## YOUR INSTRUCTIONS
Each line below from the "none -> pink plate I3:J3 level 1" line through the "none -> pink slope E8:F8 level 2 top E" line, those two included, must be restated word for word; the pictures must not be.

## INFORMATION SUPPLIED
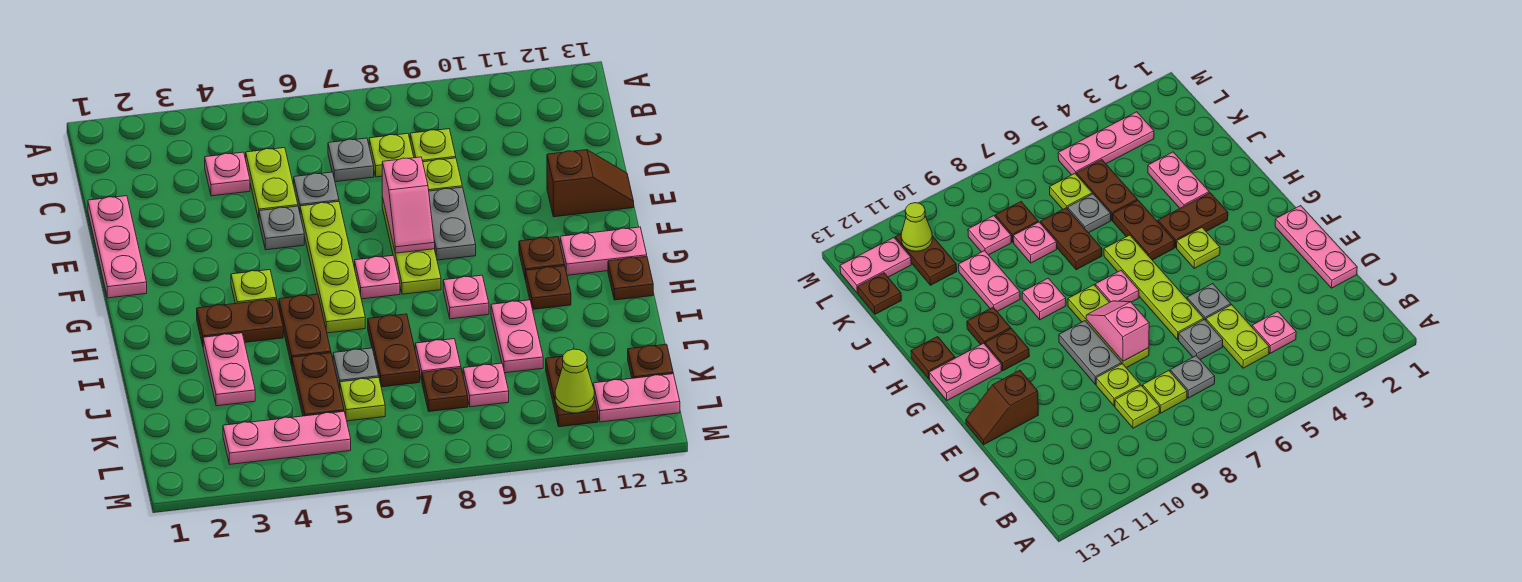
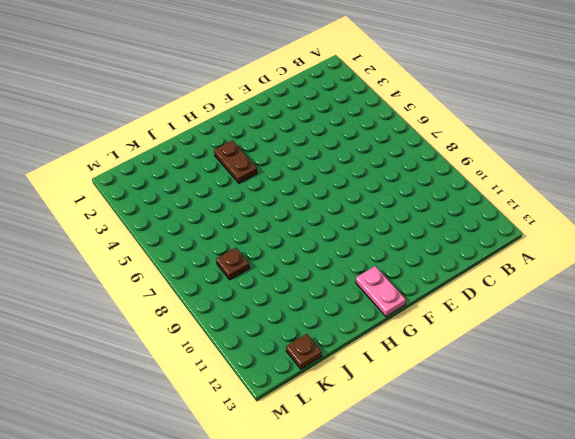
none -> pink plate C4 level 1
none -> lime plate C5:D5 level 1
none -> grey plate C7 level 1
none -> lime plate C8 level 1

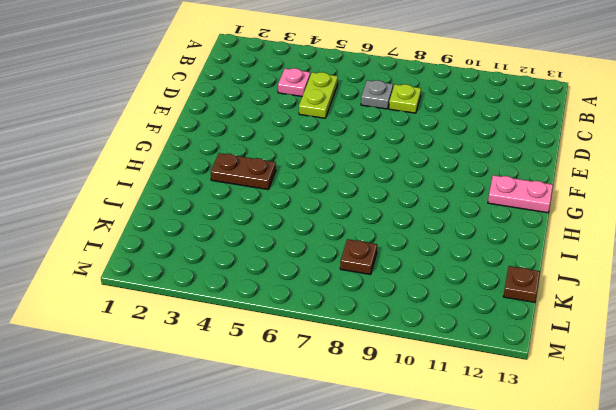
none -> lime plate C9 level 1
none -> pink plate D1:F1 level 1
none -> grey plate D6 level 1
none -> lime plate D9 level 1

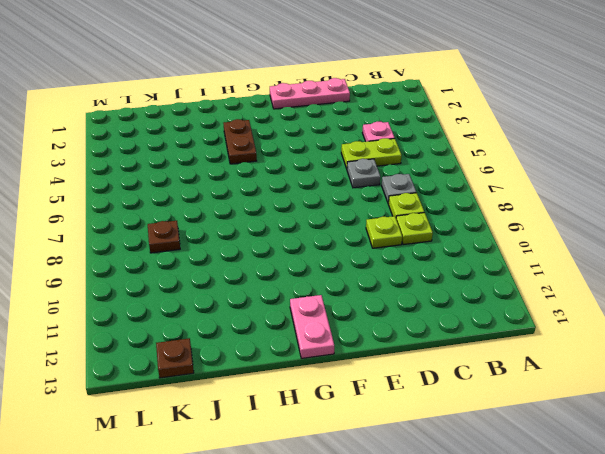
none -> grey plate E5 level 1
none -> lime plate E6:H6 level 1
none -> lime plate E8:G8 level 1
none -> grey plate E9:F9 level 1

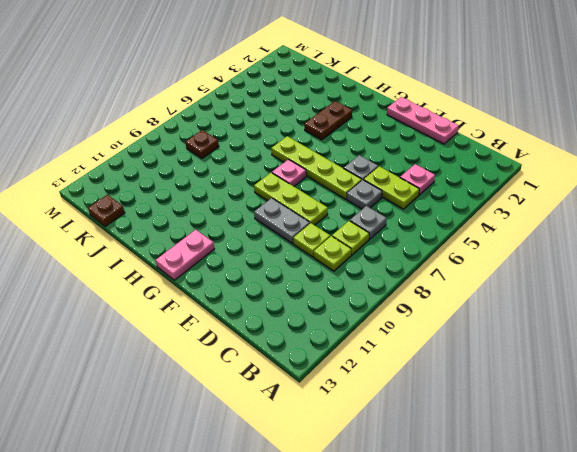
none -> brown slope E12:E13 level 1 top 12
none -> lime plate G4 level 1
none -> brown plate G11 level 1
none -> brown plate H5:I5 level 1

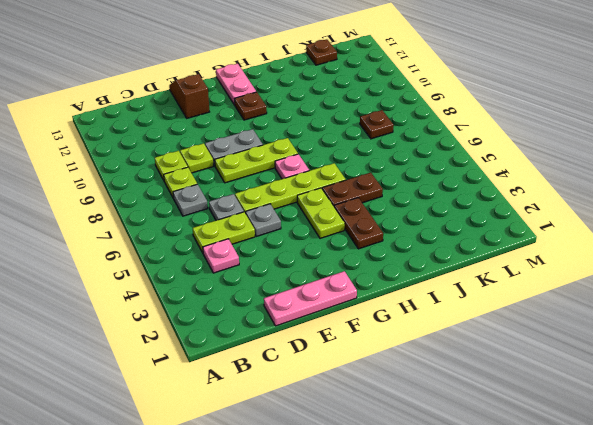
lime plate G4:G5 level 1 -> lime plate G4 level 1
none -> pink plate H9 level 1
none -> brown plate H11 level 1
none -> brown plate H13 level 1
none -> pink plate I3:J3 level 1

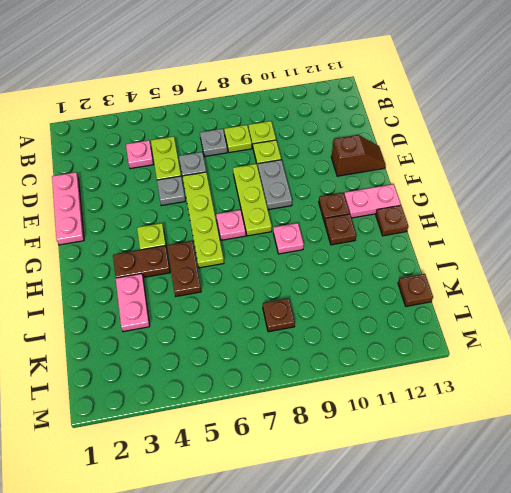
none -> brown plate I7:J7 level 1
none -> pink plate I10:J10 level 1
none -> brown plate J5:K5 level 1
none -> grey plate J6 level 1

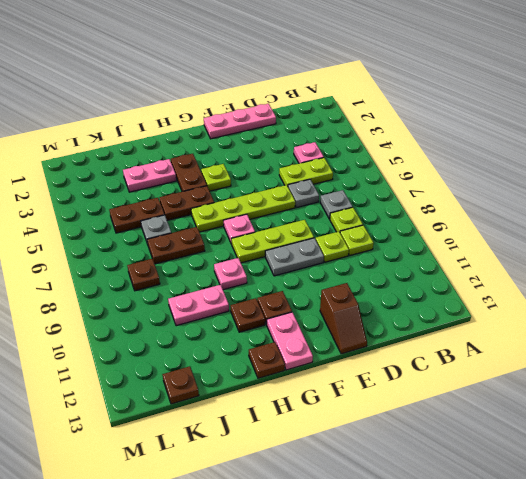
none -> grey plate E5 level 1
none -> pink plate J8 level 1
none -> lime plate K6 level 1
none -> pink plate K9 level 1

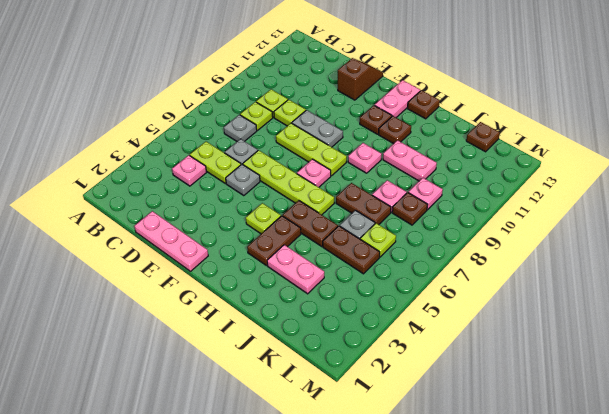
none -> brown plate K11:L11 level 1
none -> pink plate L3:L5 level 1
none -> pink plate L12:L13 level 1
none -> pink slope E8:F8 level 2 top E

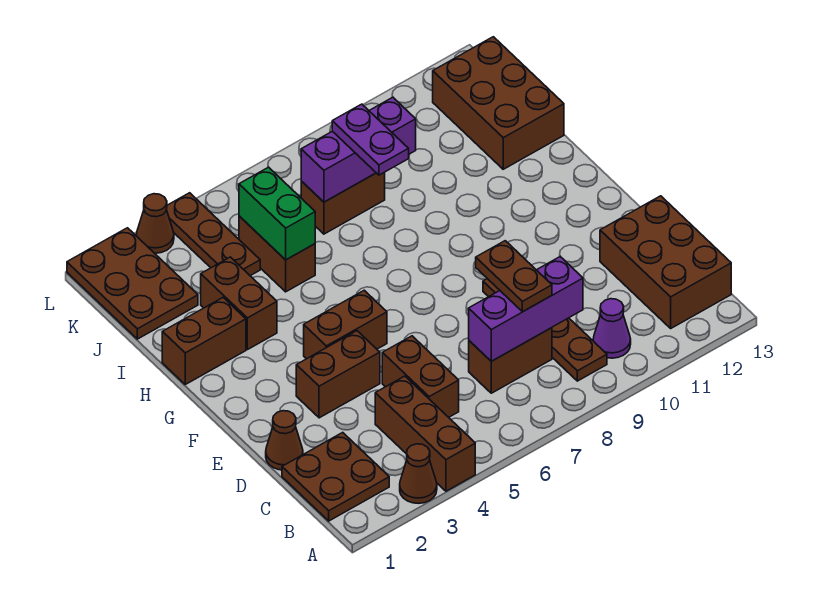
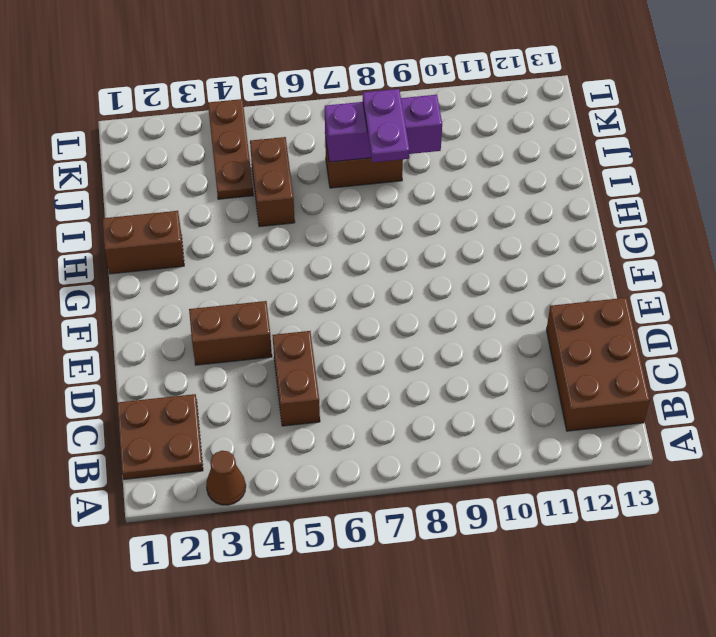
none -> brown brick A4:C4 level 1
none -> brown plate B9:E9 level 1
none -> purple cone B10 level 1

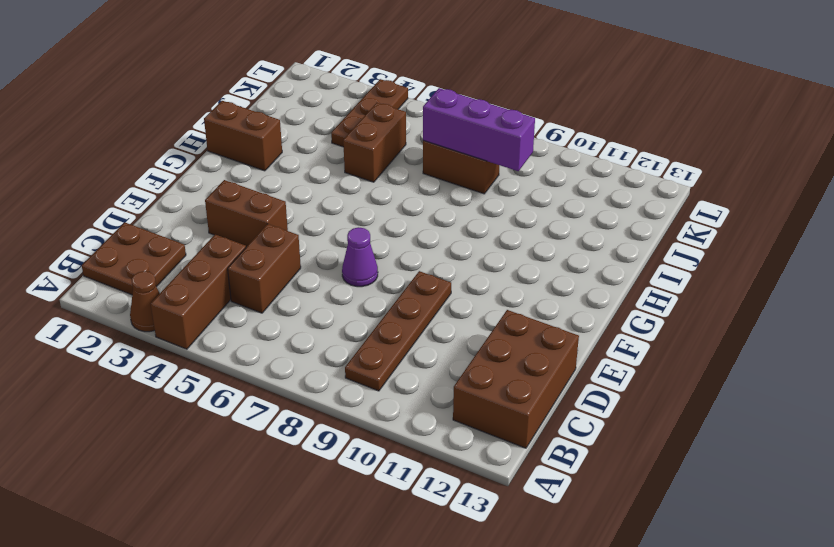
purple cone E7 level 1 -> purple cone B10 level 1
none -> brown brick C7:C8 level 1
none -> brown cone D1 level 1
none -> brown brick F4:F5 level 1

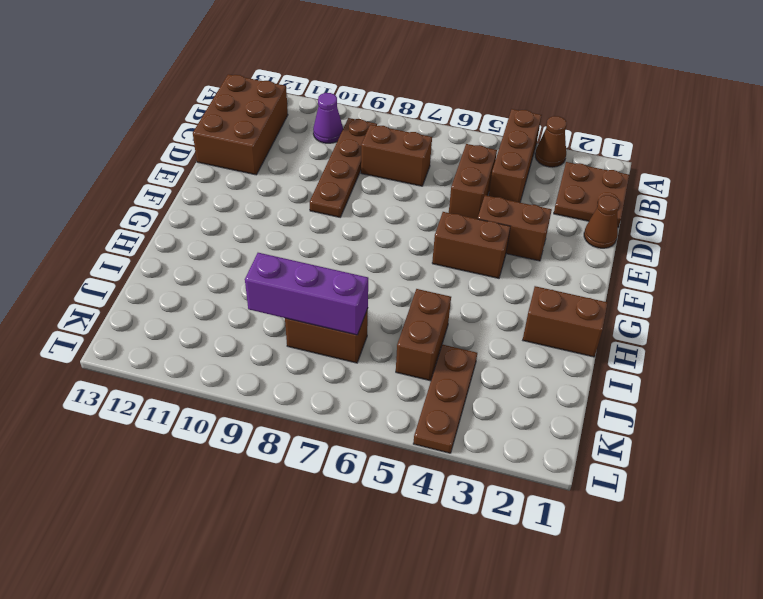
none -> brown brick H3:I3 level 1
none -> brown brick I12:K13 level 1
none -> brown plate J1:L2 level 1

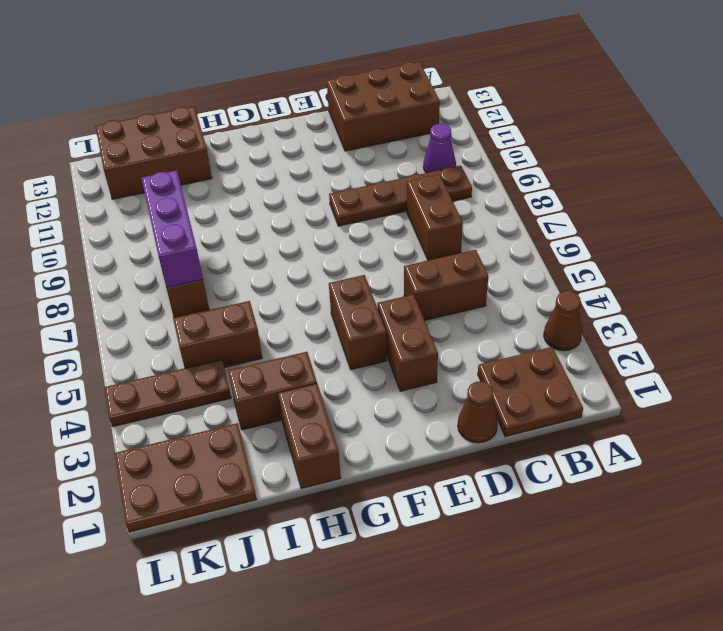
none -> brown brick A4:C4 level 1
none -> brown cone L3 level 1
none -> purple brick C7:C9 level 2

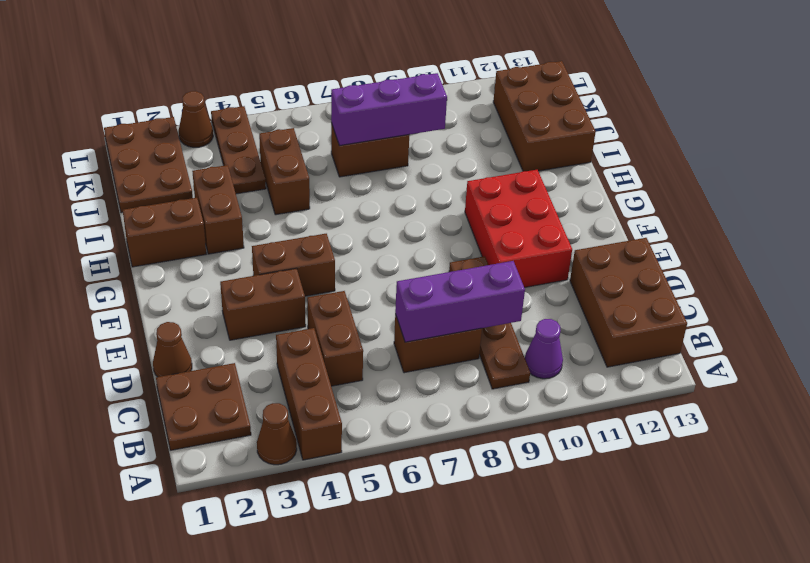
red brick E10:G11 level 1 -> none
none -> green brick I5:J5 level 2
none -> brown plate C8:D8 level 3
none -> purple plate I8:J8 level 3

## TASK SOLUTION
none -> pink plate I3:J3 level 1

none -> brown plate I7:J7 level 1
none -> pink plate I10:J10 level 1
none -> brown plate J5:K5 level 1
none -> grey plate J6 level 1

none -> grey plate E5 level 1
none -> pink plate J8 level 1
none -> lime plate K6 level 1
none -> pink plate K9 level 1

none -> brown plate K11:L11 level 1
none -> pink plate L3:L5 level 1
none -> pink plate L12:L13 level 1
none -> pink slope E8:F8 level 2 top E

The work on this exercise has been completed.